▼

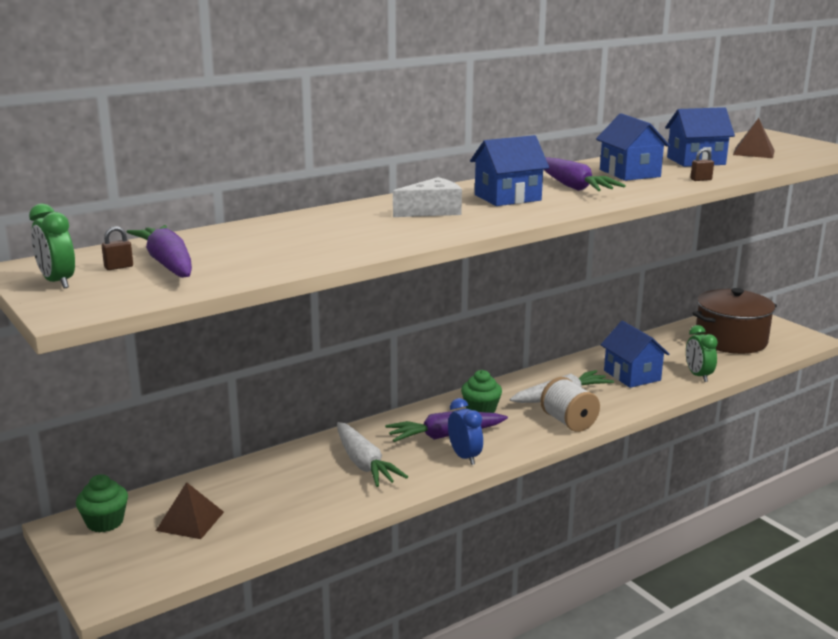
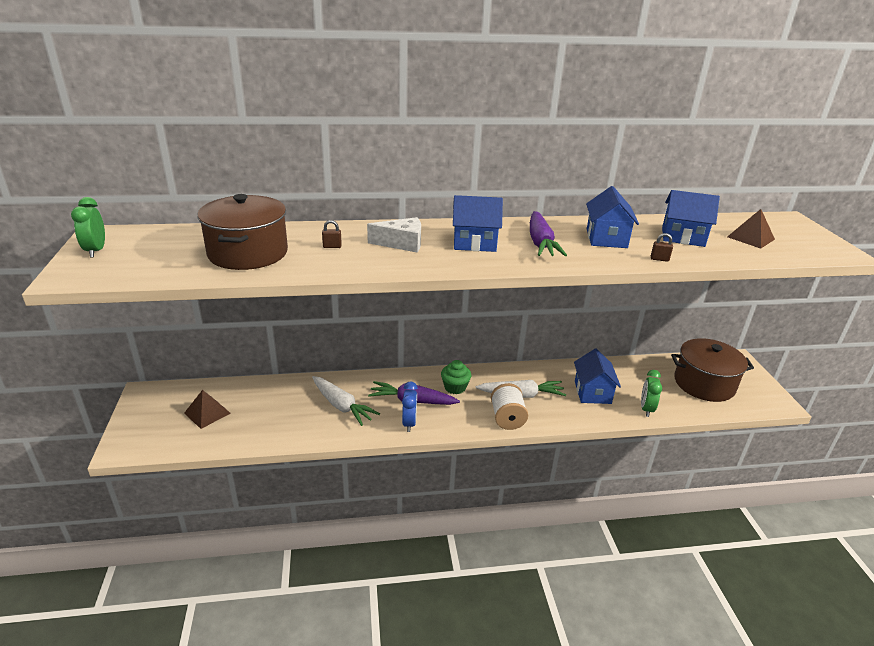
camera: 25 degrees right, 10 degrees up
(105, 522) = (165, 396): green cupcake -> none
(119, 267) = (144, 247): brown padlock -> brown padlock (332, 246)
(168, 264) = (173, 251): purple carrot -> none
(267, 249) = (248, 253): none -> brown pot
(364, 464) = (341, 406): white carrot -> white carrot turned 45 degrees counterclockwise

▲

Problem to work on –
Only the lines from the one with "(168, 264) = (173, 251): purple" to the end of the entries above belong in your answer. Retype them exactly.

Response –
(168, 264) = (173, 251): purple carrot -> none
(267, 249) = (248, 253): none -> brown pot
(364, 464) = (341, 406): white carrot -> white carrot turned 45 degrees counterclockwise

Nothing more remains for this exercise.